- Opening Delimiter -

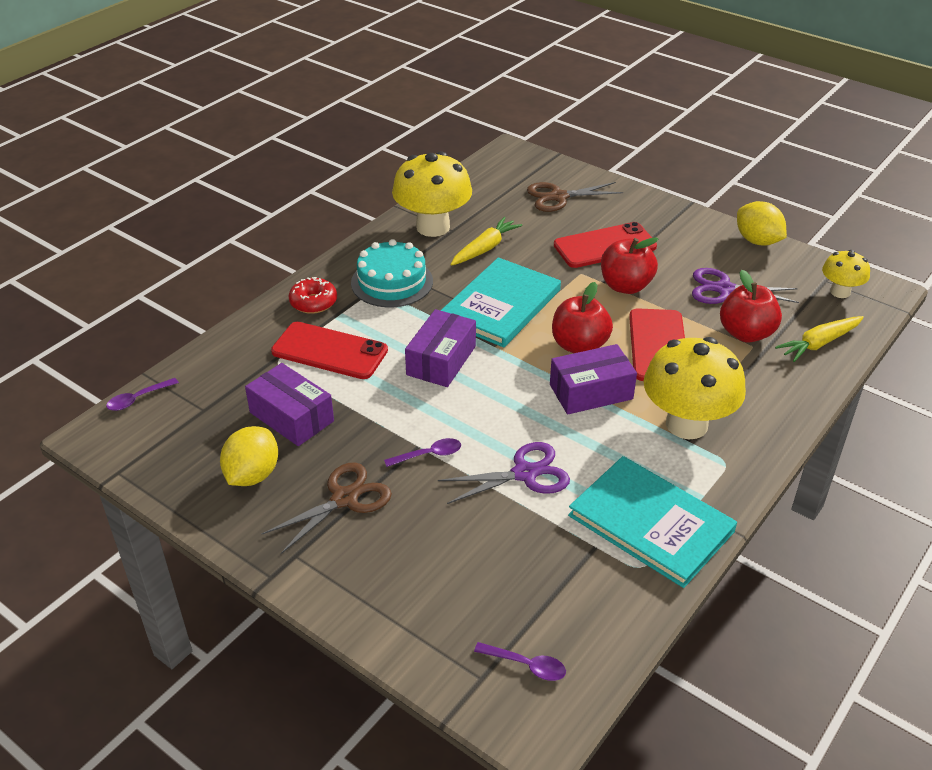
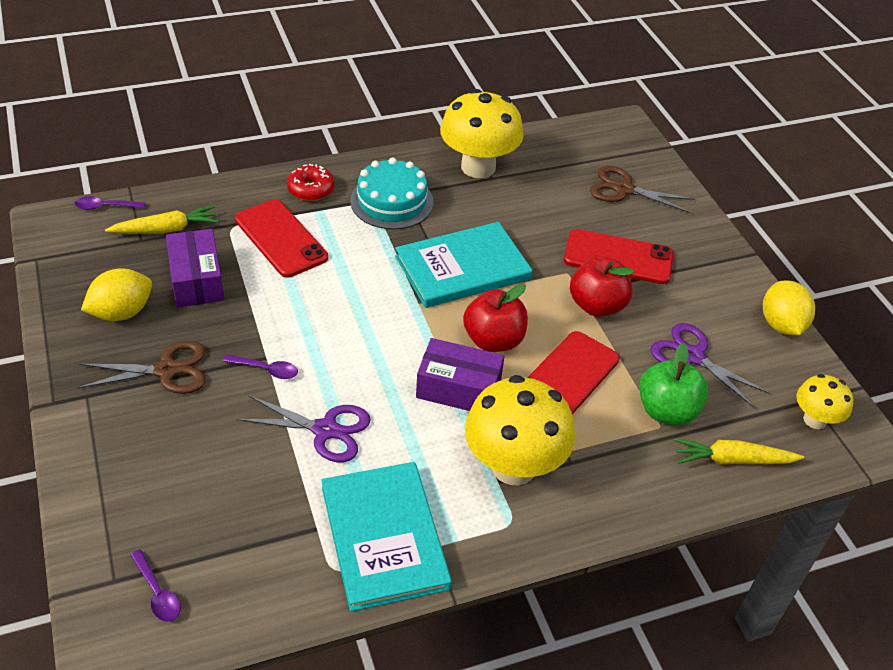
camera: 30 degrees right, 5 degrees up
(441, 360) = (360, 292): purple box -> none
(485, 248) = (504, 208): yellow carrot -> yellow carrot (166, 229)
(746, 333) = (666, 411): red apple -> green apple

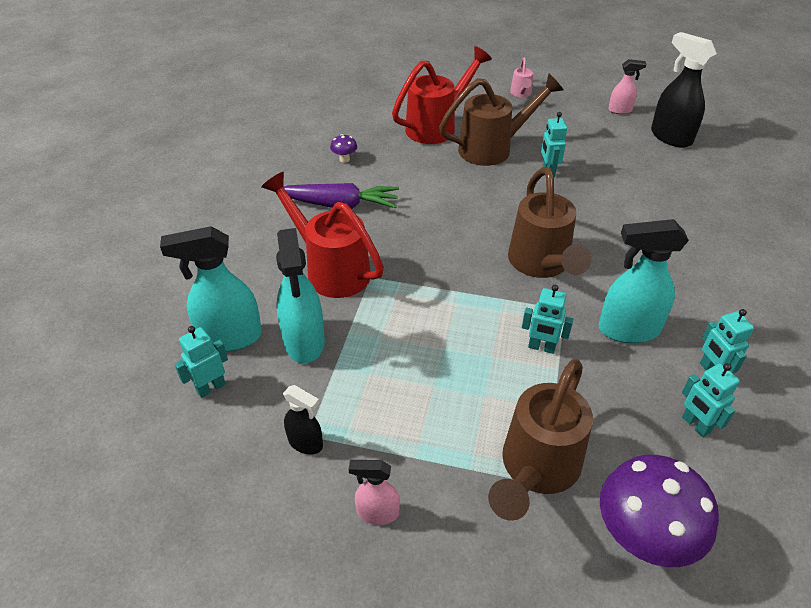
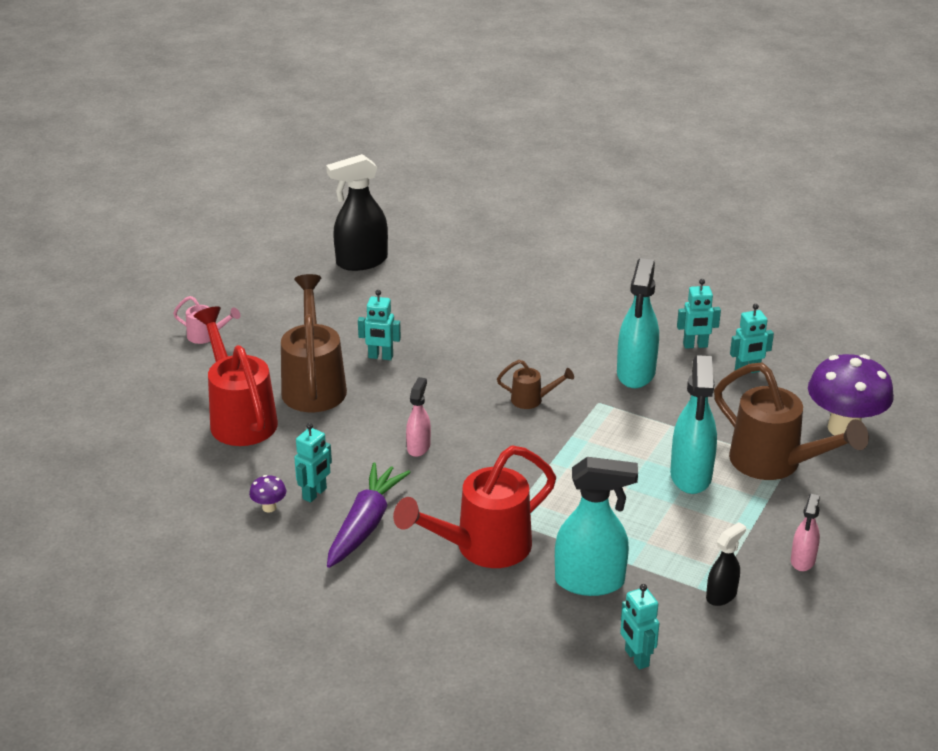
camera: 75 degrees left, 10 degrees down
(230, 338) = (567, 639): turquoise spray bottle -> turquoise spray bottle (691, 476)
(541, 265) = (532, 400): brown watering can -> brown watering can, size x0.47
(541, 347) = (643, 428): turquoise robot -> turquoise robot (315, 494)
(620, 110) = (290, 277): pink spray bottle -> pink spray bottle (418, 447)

- Closing Delimiter -

• [Exercise directions] Restating the data word for word is the task, and pictures are to be omitted.

• [Solved exercise]
camera: 30 degrees right, 5 degrees up
(441, 360) = (360, 292): purple box -> none
(485, 248) = (504, 208): yellow carrot -> yellow carrot (166, 229)
(746, 333) = (666, 411): red apple -> green apple

camera: 75 degrees left, 10 degrees down
(230, 338) = (567, 639): turquoise spray bottle -> turquoise spray bottle (691, 476)
(541, 265) = (532, 400): brown watering can -> brown watering can, size x0.47
(541, 347) = (643, 428): turquoise robot -> turquoise robot (315, 494)
(620, 110) = (290, 277): pink spray bottle -> pink spray bottle (418, 447)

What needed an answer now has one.